◆ **What you need to do**: Search the entries below for the word "AGND", then copy each line in which it is found.

◆ **Task inputs**:
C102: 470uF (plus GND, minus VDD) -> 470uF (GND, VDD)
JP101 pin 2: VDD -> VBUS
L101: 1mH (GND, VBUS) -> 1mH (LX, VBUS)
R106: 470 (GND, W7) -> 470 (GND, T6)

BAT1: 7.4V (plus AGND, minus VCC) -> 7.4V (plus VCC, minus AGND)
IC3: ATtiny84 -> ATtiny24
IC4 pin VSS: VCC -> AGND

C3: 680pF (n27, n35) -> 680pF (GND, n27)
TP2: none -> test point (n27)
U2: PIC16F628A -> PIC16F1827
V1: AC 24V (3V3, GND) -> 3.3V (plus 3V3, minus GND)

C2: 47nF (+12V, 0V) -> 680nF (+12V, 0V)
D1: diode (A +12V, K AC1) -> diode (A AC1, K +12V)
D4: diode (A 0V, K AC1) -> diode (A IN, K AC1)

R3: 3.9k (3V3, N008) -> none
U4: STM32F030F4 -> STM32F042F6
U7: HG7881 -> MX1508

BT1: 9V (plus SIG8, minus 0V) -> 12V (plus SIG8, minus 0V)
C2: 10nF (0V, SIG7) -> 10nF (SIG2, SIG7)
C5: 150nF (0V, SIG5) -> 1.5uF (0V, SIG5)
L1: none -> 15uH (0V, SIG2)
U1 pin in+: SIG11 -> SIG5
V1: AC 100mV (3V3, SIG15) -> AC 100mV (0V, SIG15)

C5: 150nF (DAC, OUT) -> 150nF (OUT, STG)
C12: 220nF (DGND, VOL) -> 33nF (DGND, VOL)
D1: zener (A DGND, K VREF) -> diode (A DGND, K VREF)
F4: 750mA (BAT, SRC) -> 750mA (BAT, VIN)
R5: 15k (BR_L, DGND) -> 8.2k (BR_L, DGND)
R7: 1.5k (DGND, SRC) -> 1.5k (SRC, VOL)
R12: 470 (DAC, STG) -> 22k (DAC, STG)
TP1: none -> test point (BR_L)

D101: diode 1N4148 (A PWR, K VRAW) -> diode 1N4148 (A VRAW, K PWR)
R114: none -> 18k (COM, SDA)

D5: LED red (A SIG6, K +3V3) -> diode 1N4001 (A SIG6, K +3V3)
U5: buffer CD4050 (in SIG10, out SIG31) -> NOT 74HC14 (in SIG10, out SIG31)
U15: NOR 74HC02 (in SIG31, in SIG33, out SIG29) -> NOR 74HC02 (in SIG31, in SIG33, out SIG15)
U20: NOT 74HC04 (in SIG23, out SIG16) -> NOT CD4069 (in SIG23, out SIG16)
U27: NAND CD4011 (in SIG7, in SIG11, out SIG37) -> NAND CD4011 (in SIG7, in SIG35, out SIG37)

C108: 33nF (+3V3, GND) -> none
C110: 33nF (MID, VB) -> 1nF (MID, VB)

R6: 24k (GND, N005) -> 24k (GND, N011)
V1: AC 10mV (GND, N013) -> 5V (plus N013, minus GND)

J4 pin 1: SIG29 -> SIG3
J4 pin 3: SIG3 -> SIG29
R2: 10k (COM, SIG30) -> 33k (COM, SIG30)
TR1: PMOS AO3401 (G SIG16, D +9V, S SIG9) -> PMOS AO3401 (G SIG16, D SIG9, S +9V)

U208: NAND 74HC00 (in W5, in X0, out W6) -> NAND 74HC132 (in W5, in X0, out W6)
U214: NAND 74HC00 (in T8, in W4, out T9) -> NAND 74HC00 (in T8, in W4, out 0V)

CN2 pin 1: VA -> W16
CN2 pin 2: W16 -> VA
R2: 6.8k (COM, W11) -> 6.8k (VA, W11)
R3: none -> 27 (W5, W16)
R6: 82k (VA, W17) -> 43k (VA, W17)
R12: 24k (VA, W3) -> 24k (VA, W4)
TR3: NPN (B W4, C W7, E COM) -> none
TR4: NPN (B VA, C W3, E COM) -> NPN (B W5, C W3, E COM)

◆ **Reply to the task**:
BAT1: 7.4V (plus AGND, minus VCC) -> 7.4V (plus VCC, minus AGND)
IC4 pin VSS: VCC -> AGND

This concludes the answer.